[THE INPUT Boundary: Start]
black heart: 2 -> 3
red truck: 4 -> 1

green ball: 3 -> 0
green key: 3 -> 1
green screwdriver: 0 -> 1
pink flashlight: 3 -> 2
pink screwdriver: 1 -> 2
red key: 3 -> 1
[THE INPUT Boundary: End]
Starting with the line that contains "red truck: 4 -> 1", return each line through the last one of the data above, exactly as written and nothing more.

red truck: 4 -> 1

green ball: 3 -> 0
green key: 3 -> 1
green screwdriver: 0 -> 1
pink flashlight: 3 -> 2
pink screwdriver: 1 -> 2
red key: 3 -> 1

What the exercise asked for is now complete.